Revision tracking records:
######

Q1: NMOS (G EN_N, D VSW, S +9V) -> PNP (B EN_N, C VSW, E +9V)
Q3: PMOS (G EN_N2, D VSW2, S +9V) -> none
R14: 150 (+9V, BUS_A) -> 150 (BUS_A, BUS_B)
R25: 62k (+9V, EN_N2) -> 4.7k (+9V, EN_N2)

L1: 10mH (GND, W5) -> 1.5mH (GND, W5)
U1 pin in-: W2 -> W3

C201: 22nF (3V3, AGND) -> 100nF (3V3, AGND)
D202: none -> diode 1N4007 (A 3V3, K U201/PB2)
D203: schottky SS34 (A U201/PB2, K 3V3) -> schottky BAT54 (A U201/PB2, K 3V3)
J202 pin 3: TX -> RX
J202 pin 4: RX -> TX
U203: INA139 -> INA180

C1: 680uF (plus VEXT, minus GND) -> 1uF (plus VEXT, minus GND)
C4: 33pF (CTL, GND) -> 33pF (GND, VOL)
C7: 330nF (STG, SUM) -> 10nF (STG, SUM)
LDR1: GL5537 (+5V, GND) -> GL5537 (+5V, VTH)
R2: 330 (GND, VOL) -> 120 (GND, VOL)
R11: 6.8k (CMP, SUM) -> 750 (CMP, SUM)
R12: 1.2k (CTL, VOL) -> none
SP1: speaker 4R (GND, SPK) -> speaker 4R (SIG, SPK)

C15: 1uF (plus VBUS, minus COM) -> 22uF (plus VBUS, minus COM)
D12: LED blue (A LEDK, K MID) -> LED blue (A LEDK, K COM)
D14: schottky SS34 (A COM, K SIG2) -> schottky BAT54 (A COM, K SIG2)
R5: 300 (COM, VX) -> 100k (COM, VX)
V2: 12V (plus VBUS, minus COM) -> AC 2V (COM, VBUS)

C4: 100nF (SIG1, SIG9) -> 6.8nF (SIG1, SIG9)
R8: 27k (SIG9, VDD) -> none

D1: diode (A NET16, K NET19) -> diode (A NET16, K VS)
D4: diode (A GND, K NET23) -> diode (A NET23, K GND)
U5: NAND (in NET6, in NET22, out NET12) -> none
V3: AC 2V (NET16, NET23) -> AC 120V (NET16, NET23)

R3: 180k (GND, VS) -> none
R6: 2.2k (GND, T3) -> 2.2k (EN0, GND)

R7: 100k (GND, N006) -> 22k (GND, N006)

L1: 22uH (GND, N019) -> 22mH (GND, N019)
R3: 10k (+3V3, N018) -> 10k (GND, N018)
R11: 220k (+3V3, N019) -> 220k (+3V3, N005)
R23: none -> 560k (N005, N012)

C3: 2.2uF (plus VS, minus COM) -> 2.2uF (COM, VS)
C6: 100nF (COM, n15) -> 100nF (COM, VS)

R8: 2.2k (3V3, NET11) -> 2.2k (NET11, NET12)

######

Give an exact copy of all the data shown above.

§ **TASK OUTPUT**:
Q1: NMOS (G EN_N, D VSW, S +9V) -> PNP (B EN_N, C VSW, E +9V)
Q3: PMOS (G EN_N2, D VSW2, S +9V) -> none
R14: 150 (+9V, BUS_A) -> 150 (BUS_A, BUS_B)
R25: 62k (+9V, EN_N2) -> 4.7k (+9V, EN_N2)

L1: 10mH (GND, W5) -> 1.5mH (GND, W5)
U1 pin in-: W2 -> W3

C201: 22nF (3V3, AGND) -> 100nF (3V3, AGND)
D202: none -> diode 1N4007 (A 3V3, K U201/PB2)
D203: schottky SS34 (A U201/PB2, K 3V3) -> schottky BAT54 (A U201/PB2, K 3V3)
J202 pin 3: TX -> RX
J202 pin 4: RX -> TX
U203: INA139 -> INA180

C1: 680uF (plus VEXT, minus GND) -> 1uF (plus VEXT, minus GND)
C4: 33pF (CTL, GND) -> 33pF (GND, VOL)
C7: 330nF (STG, SUM) -> 10nF (STG, SUM)
LDR1: GL5537 (+5V, GND) -> GL5537 (+5V, VTH)
R2: 330 (GND, VOL) -> 120 (GND, VOL)
R11: 6.8k (CMP, SUM) -> 750 (CMP, SUM)
R12: 1.2k (CTL, VOL) -> none
SP1: speaker 4R (GND, SPK) -> speaker 4R (SIG, SPK)

C15: 1uF (plus VBUS, minus COM) -> 22uF (plus VBUS, minus COM)
D12: LED blue (A LEDK, K MID) -> LED blue (A LEDK, K COM)
D14: schottky SS34 (A COM, K SIG2) -> schottky BAT54 (A COM, K SIG2)
R5: 300 (COM, VX) -> 100k (COM, VX)
V2: 12V (plus VBUS, minus COM) -> AC 2V (COM, VBUS)

C4: 100nF (SIG1, SIG9) -> 6.8nF (SIG1, SIG9)
R8: 27k (SIG9, VDD) -> none

D1: diode (A NET16, K NET19) -> diode (A NET16, K VS)
D4: diode (A GND, K NET23) -> diode (A NET23, K GND)
U5: NAND (in NET6, in NET22, out NET12) -> none
V3: AC 2V (NET16, NET23) -> AC 120V (NET16, NET23)

R3: 180k (GND, VS) -> none
R6: 2.2k (GND, T3) -> 2.2k (EN0, GND)

R7: 100k (GND, N006) -> 22k (GND, N006)

L1: 22uH (GND, N019) -> 22mH (GND, N019)
R3: 10k (+3V3, N018) -> 10k (GND, N018)
R11: 220k (+3V3, N019) -> 220k (+3V3, N005)
R23: none -> 560k (N005, N012)

C3: 2.2uF (plus VS, minus COM) -> 2.2uF (COM, VS)
C6: 100nF (COM, n15) -> 100nF (COM, VS)

R8: 2.2k (3V3, NET11) -> 2.2k (NET11, NET12)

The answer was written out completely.